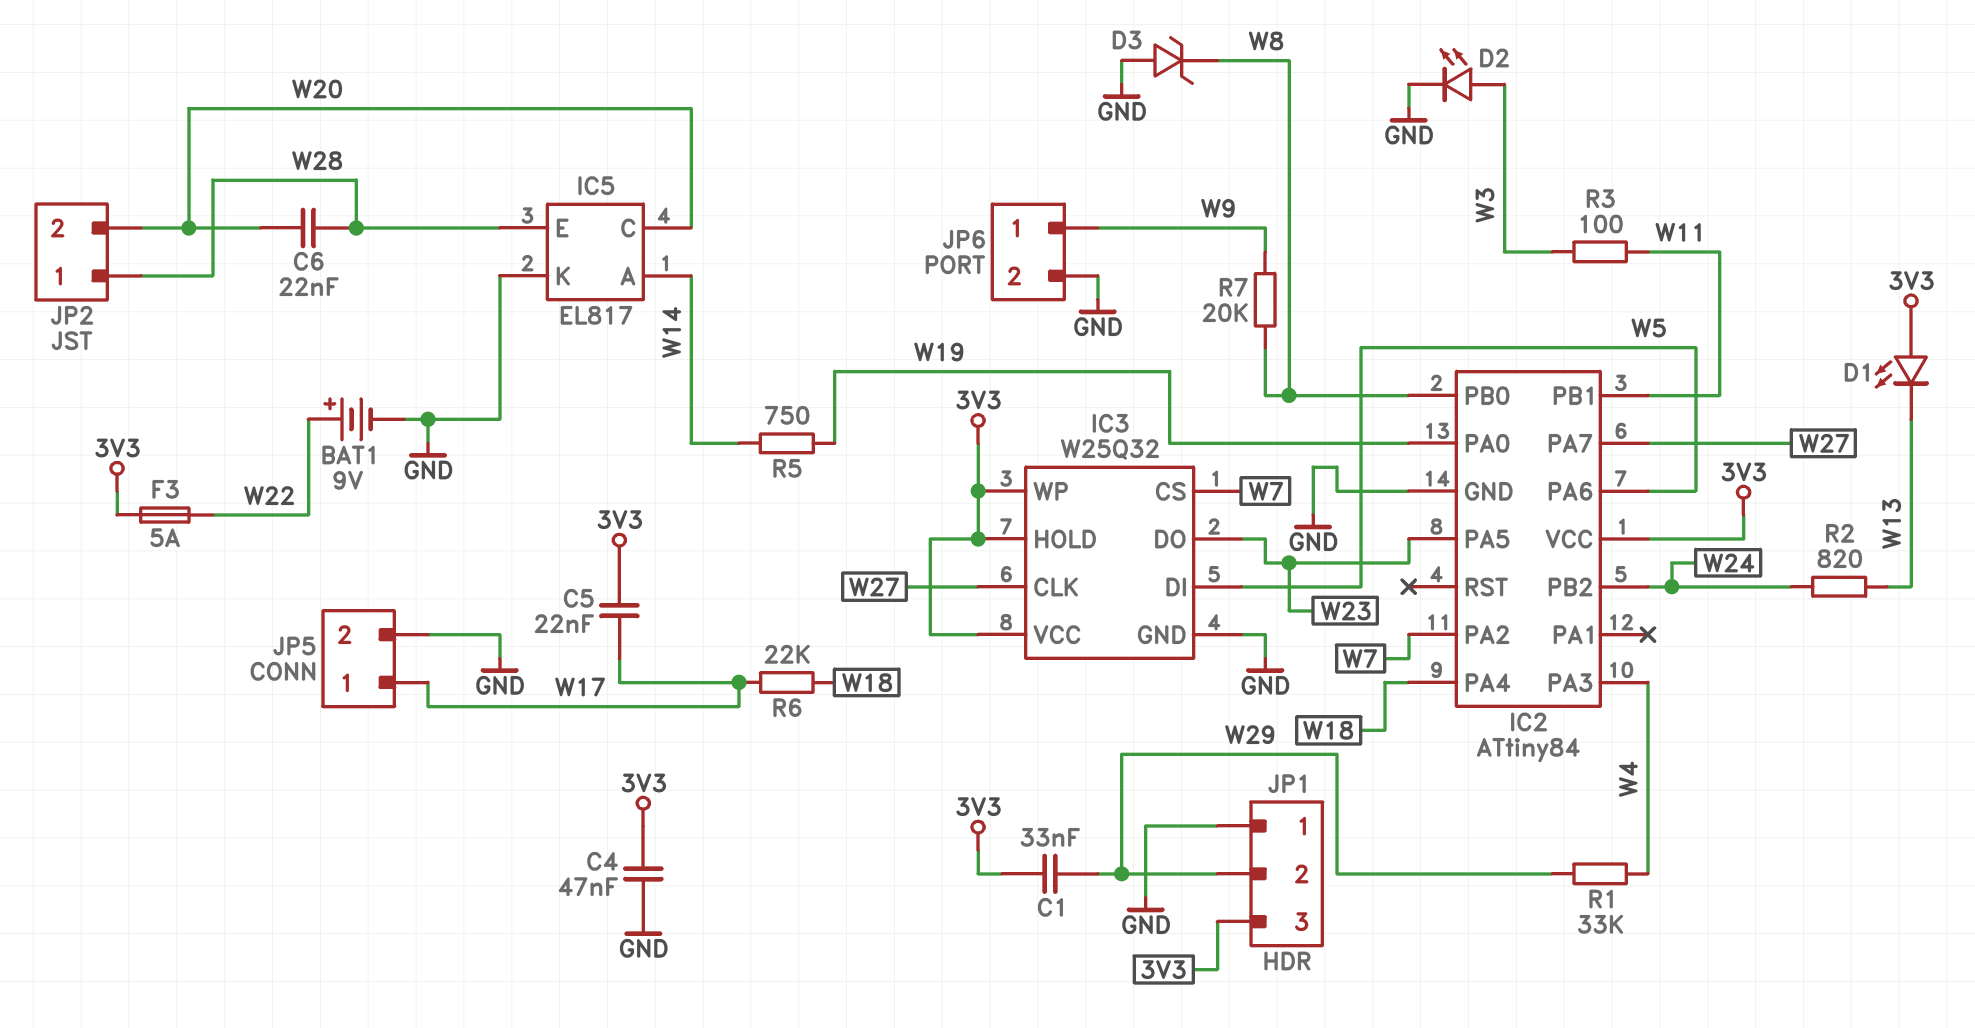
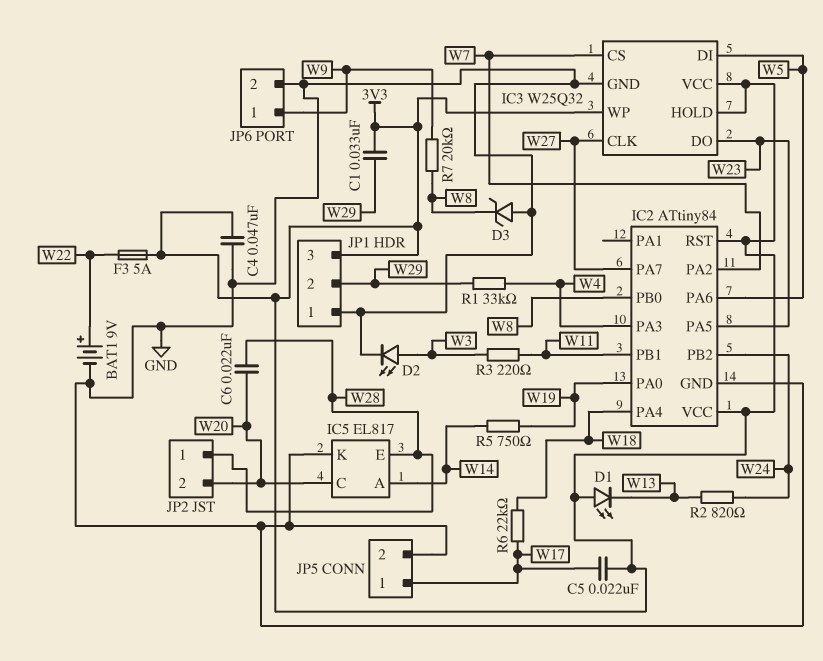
IC2 pin RST: none -> 3V3
R3: 100 (W3, W11) -> 220 (W3, W11)

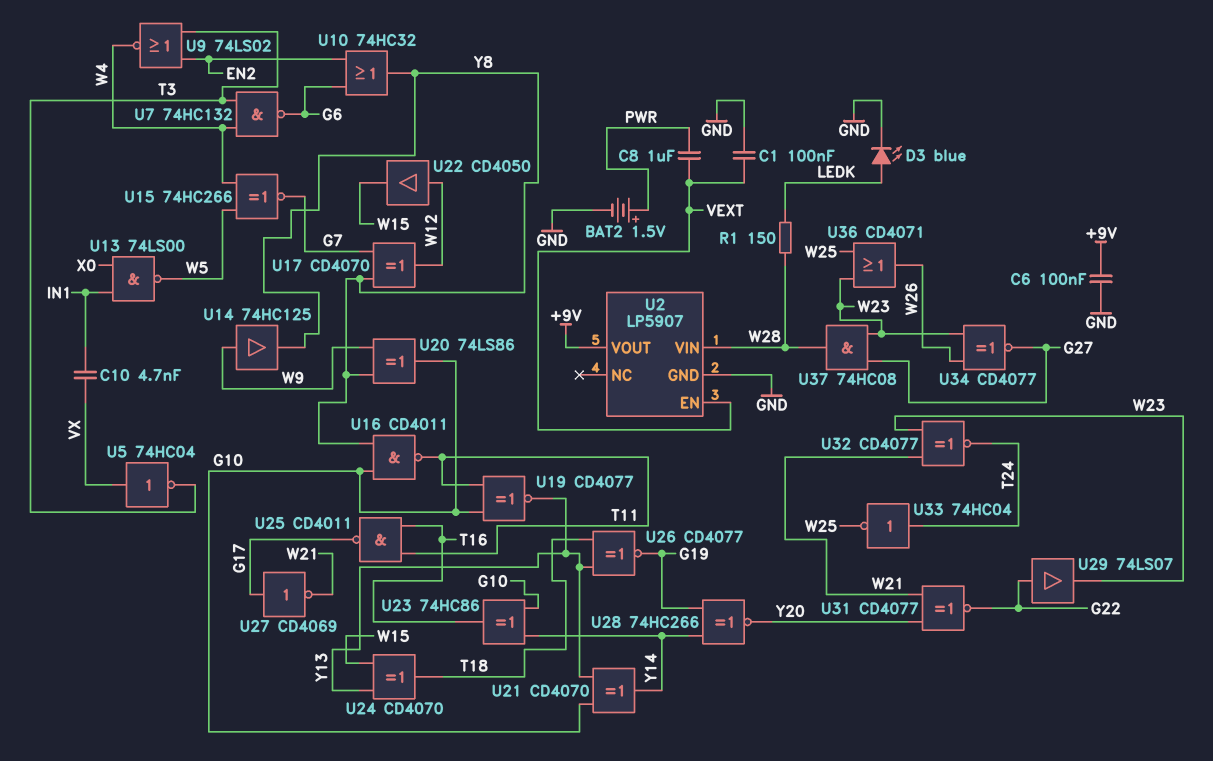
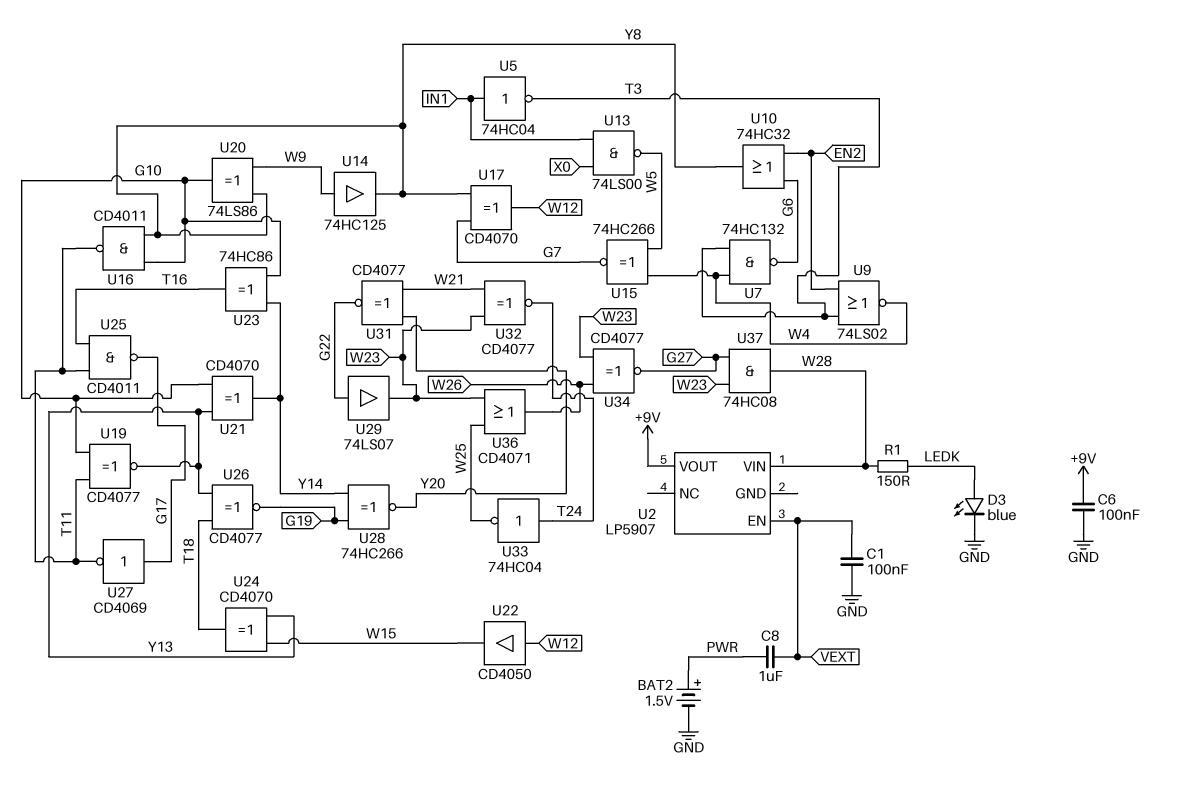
C10: 4.7nF (IN1, VX) -> none
U2 pin GND: GND -> none
U5: NOT 74HC04 (in VX, out T3) -> NOT 74HC04 (in IN1, out T3)
U27: NOT CD4069 (in G17, out W21) -> NOT CD4069 (in G17, out T11)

> **Work instructions**
Pictures appear in the records above. Output everything except them, exactly.

> **Finished task**
IC2 pin RST: none -> 3V3
R3: 100 (W3, W11) -> 220 (W3, W11)

C10: 4.7nF (IN1, VX) -> none
U2 pin GND: GND -> none
U5: NOT 74HC04 (in VX, out T3) -> NOT 74HC04 (in IN1, out T3)
U27: NOT CD4069 (in G17, out W21) -> NOT CD4069 (in G17, out T11)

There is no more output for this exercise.